RECORDS PROVIDED -
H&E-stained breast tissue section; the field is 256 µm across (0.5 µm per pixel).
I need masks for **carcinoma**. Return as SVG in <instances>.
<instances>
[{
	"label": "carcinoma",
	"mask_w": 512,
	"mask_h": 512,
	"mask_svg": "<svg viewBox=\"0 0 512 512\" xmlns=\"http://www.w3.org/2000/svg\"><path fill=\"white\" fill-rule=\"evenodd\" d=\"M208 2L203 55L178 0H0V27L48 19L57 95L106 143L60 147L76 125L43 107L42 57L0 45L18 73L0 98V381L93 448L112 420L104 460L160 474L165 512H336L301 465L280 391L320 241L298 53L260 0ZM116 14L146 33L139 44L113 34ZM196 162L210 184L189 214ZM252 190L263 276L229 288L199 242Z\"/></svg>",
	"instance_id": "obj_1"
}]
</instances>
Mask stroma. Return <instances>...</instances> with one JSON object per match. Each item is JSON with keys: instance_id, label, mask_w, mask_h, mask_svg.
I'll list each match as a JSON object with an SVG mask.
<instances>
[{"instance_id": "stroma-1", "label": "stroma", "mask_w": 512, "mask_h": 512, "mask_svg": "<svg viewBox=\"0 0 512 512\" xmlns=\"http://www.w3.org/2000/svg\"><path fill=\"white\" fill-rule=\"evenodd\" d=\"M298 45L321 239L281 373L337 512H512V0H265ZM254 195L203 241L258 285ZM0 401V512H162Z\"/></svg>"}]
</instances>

THE TASK - Reproduce the data in full, exactly as presented.

WORKED SOLUTION -
H&E-stained breast tissue section; the field is 256 µm across (0.5 µm per pixel).
I need masks for **carcinoma**. Return as SVG in <instances>.
<instances>
[{
	"label": "carcinoma",
	"mask_w": 512,
	"mask_h": 512,
	"mask_svg": "<svg viewBox=\"0 0 512 512\" xmlns=\"http://www.w3.org/2000/svg\"><path fill=\"white\" fill-rule=\"evenodd\" d=\"M208 2L203 55L178 0H0V27L48 19L57 95L106 143L60 147L76 125L43 107L42 57L0 45L18 73L0 98V381L93 448L112 420L104 460L160 474L165 512H336L301 465L280 391L320 241L298 53L260 0ZM116 14L146 33L139 44L113 34ZM196 162L210 184L189 214ZM252 190L263 276L229 288L199 242Z\"/></svg>",
	"instance_id": "obj_1"
}]
</instances>
Mask stroma. Return <instances>...</instances> with one JSON object per match. Each item is JSON with keys: instance_id, label, mask_w, mask_h, mask_svg.
I'll list each match as a JSON object with an SVG mask.
<instances>
[{"instance_id": "stroma-1", "label": "stroma", "mask_w": 512, "mask_h": 512, "mask_svg": "<svg viewBox=\"0 0 512 512\" xmlns=\"http://www.w3.org/2000/svg\"><path fill=\"white\" fill-rule=\"evenodd\" d=\"M298 45L321 239L281 373L337 512H512V0H265ZM254 195L203 241L258 285ZM0 401V512H162Z\"/></svg>"}]
</instances>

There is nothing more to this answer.